» Record extracts:
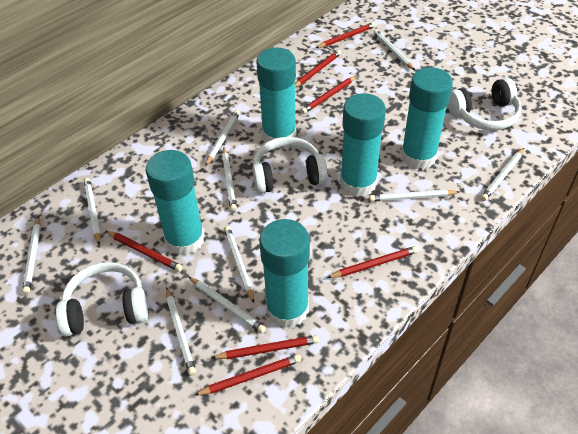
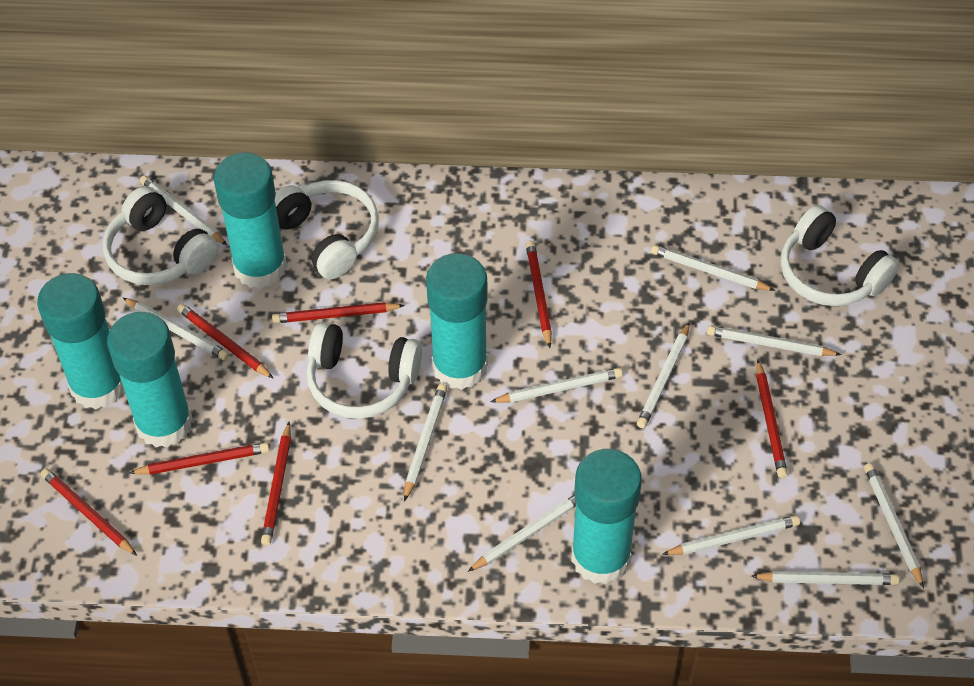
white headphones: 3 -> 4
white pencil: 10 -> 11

* * *

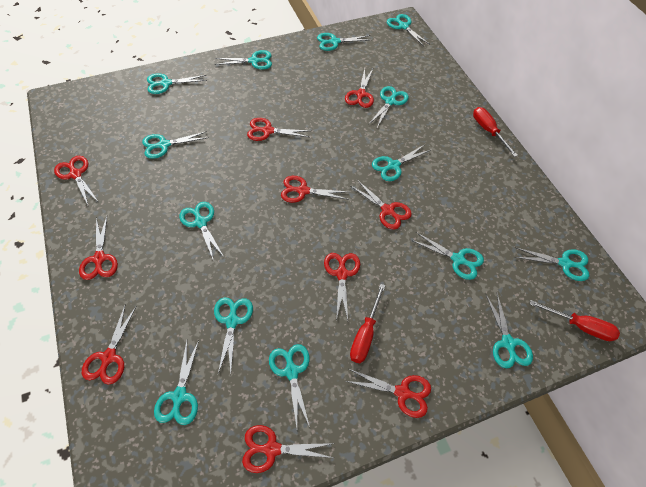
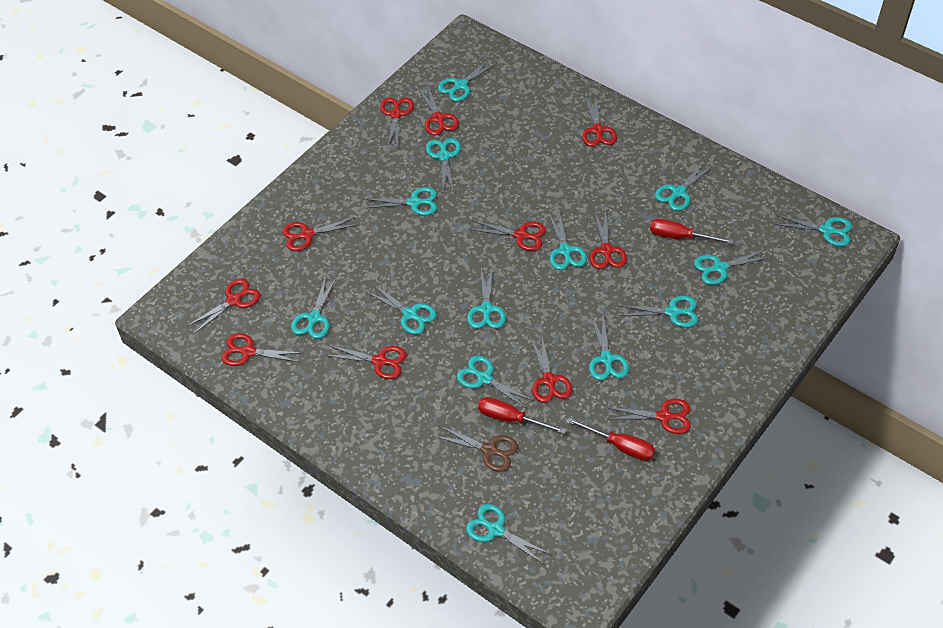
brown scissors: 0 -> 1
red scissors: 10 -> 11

---

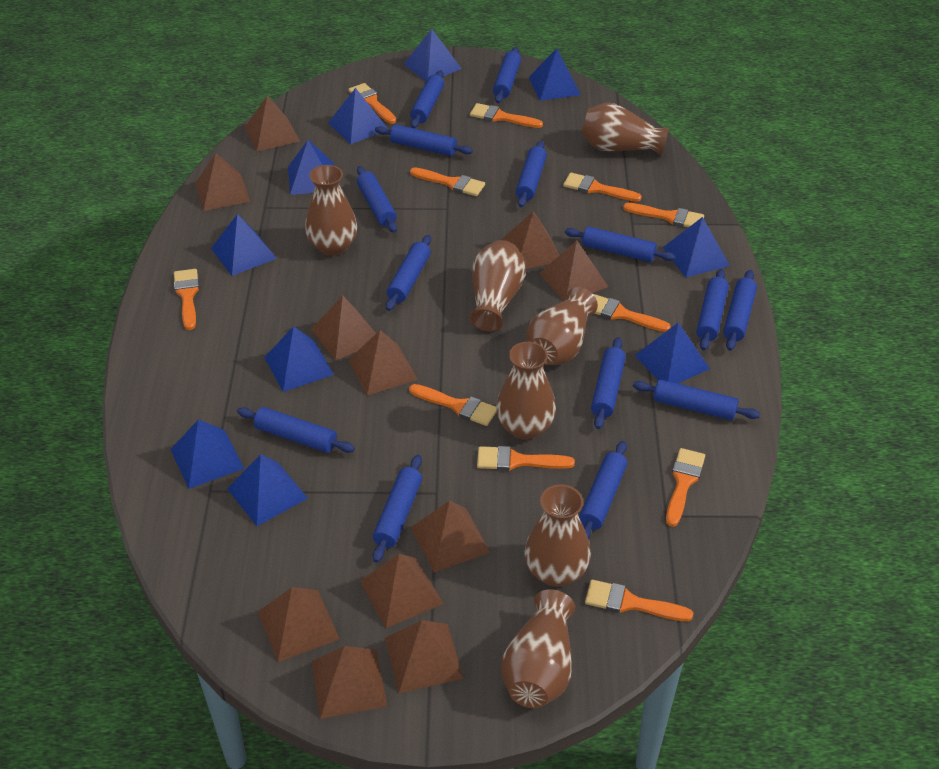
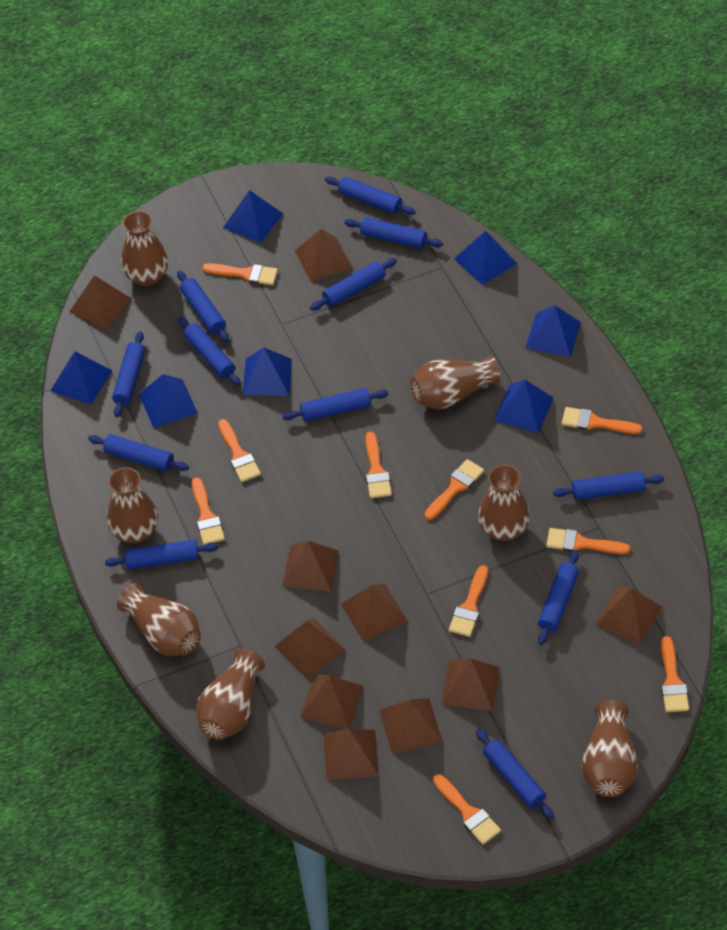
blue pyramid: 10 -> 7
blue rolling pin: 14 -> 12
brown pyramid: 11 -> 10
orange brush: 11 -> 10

» About this exercise: Among the lines of the listing above, which ones hold "scissors"? Copy them.

» Exercise answer:
brown scissors: 0 -> 1
red scissors: 10 -> 11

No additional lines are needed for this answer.